**INSTRUCTIONS FOR THE TASK**
Return only the lines from the top of the material through the line marked by "C4: 2.2uF (GND, N8) -> 330nF (GND, N8)", unaltered.
(MATERIAL TO PROCESS)
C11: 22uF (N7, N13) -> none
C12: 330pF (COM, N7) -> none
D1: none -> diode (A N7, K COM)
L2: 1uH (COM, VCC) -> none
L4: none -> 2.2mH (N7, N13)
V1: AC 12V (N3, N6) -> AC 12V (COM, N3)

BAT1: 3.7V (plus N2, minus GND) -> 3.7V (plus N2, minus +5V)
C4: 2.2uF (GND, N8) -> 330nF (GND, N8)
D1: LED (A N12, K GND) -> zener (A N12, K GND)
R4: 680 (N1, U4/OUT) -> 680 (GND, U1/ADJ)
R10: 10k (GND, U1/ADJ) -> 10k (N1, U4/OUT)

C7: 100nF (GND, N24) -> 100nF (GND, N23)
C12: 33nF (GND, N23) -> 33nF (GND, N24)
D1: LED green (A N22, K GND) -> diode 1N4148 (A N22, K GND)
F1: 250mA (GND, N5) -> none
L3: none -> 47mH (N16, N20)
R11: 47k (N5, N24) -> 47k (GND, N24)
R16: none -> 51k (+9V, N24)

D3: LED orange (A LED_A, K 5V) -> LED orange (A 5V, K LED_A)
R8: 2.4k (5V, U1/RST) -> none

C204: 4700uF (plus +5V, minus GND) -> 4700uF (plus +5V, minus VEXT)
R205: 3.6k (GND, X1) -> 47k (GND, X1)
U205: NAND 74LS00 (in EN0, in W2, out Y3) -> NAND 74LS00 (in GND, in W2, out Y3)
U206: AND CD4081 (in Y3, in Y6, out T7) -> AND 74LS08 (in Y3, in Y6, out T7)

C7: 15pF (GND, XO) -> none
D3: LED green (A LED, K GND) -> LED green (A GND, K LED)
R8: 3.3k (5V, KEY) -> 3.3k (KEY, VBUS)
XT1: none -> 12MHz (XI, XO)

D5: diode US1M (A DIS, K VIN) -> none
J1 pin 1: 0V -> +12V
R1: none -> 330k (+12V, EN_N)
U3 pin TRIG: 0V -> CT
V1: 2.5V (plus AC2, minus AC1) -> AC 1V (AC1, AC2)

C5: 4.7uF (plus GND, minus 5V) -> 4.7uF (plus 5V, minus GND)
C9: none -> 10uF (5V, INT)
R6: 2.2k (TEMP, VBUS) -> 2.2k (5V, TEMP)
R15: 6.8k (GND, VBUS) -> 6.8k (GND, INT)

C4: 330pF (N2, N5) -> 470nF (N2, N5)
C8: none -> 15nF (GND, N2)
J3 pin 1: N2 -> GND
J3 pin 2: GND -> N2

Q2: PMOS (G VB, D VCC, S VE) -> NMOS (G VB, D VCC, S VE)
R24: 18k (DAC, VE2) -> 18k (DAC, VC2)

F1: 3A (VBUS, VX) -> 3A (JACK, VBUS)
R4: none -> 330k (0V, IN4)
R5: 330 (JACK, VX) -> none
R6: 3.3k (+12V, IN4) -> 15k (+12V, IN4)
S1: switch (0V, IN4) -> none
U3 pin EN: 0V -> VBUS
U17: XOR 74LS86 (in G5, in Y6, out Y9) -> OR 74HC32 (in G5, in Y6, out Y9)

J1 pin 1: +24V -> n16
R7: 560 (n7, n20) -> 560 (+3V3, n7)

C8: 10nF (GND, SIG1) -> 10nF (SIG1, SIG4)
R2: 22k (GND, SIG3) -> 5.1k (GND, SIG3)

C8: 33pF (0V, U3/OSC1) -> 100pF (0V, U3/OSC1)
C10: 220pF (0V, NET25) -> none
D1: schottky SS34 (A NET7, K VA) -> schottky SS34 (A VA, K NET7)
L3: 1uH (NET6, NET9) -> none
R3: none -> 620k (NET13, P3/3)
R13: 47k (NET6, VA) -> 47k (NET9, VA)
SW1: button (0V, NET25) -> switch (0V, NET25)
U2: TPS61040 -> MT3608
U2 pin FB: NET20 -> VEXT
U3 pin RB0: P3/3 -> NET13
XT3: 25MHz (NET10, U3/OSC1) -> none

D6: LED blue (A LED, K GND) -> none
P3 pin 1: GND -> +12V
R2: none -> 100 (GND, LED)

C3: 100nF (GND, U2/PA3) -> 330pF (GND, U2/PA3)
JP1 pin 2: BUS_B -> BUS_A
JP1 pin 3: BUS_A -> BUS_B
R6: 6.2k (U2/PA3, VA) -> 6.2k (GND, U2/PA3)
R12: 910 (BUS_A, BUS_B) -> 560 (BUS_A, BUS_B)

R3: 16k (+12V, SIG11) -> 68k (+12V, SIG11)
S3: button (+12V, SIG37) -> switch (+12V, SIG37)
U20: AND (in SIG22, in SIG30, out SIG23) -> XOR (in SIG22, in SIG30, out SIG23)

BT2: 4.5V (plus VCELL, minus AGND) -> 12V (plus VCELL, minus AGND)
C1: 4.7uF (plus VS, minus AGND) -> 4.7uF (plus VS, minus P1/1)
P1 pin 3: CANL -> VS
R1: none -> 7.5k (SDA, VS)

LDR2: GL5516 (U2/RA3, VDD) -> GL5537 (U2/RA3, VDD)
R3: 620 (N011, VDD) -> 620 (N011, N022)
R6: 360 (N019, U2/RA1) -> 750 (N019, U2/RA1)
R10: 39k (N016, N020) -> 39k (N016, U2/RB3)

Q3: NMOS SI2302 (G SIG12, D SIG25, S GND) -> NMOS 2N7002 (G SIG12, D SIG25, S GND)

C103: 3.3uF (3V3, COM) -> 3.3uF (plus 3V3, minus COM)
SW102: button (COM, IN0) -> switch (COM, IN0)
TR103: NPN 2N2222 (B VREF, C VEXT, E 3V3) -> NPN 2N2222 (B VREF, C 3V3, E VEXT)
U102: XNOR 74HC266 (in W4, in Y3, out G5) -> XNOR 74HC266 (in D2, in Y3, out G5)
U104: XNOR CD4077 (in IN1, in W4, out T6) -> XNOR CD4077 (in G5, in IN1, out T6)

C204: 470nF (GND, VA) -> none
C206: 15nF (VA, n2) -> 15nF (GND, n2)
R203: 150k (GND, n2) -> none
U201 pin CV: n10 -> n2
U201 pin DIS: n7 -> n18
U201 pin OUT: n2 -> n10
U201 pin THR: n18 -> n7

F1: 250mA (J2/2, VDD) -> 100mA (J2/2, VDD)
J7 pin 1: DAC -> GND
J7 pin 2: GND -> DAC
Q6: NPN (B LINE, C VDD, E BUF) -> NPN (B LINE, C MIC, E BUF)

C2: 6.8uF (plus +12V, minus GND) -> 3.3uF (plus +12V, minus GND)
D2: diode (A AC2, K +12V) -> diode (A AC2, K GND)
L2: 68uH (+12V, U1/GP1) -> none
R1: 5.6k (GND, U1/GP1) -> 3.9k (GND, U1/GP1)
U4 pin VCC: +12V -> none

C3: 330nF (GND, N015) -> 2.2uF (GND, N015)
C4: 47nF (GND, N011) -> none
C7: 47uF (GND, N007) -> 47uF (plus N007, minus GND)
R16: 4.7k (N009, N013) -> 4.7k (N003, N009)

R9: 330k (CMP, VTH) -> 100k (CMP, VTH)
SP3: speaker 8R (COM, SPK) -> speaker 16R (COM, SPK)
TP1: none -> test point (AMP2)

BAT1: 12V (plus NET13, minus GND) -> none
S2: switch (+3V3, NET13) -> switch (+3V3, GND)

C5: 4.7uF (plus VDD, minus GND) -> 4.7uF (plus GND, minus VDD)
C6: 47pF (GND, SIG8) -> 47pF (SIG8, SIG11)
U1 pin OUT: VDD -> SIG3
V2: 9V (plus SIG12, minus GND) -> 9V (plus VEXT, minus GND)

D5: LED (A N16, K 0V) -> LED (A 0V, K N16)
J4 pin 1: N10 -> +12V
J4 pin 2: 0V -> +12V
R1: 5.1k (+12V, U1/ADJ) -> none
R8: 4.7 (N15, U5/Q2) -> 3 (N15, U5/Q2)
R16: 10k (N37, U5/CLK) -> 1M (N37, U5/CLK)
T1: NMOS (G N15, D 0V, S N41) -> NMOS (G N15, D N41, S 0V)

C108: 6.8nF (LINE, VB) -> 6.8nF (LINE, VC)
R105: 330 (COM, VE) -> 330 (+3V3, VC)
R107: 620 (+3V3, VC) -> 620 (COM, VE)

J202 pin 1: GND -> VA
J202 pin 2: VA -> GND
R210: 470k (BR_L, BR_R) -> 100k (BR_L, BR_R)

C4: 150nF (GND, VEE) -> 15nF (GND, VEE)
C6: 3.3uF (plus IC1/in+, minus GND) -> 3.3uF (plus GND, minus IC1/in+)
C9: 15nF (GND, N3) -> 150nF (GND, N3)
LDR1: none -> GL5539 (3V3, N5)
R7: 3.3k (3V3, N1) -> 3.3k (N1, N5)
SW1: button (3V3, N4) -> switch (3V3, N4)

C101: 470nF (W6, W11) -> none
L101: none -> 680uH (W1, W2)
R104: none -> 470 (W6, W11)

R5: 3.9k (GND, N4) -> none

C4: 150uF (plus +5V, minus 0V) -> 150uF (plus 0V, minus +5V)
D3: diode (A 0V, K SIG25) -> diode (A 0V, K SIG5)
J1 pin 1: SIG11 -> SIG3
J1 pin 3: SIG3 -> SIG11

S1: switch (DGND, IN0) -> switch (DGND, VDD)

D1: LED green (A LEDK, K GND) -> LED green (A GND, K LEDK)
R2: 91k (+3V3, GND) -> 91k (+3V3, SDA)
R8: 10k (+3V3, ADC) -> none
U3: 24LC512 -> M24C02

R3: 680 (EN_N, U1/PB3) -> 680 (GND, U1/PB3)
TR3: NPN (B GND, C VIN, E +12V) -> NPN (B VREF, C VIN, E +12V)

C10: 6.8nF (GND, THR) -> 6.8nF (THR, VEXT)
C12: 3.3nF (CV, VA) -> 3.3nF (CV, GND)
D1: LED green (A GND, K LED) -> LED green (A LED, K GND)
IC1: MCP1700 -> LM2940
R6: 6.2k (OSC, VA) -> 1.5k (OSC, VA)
(End MATERIAL TO PROCESS)
**COMPLETED TASK**
C11: 22uF (N7, N13) -> none
C12: 330pF (COM, N7) -> none
D1: none -> diode (A N7, K COM)
L2: 1uH (COM, VCC) -> none
L4: none -> 2.2mH (N7, N13)
V1: AC 12V (N3, N6) -> AC 12V (COM, N3)

BAT1: 3.7V (plus N2, minus GND) -> 3.7V (plus N2, minus +5V)
C4: 2.2uF (GND, N8) -> 330nF (GND, N8)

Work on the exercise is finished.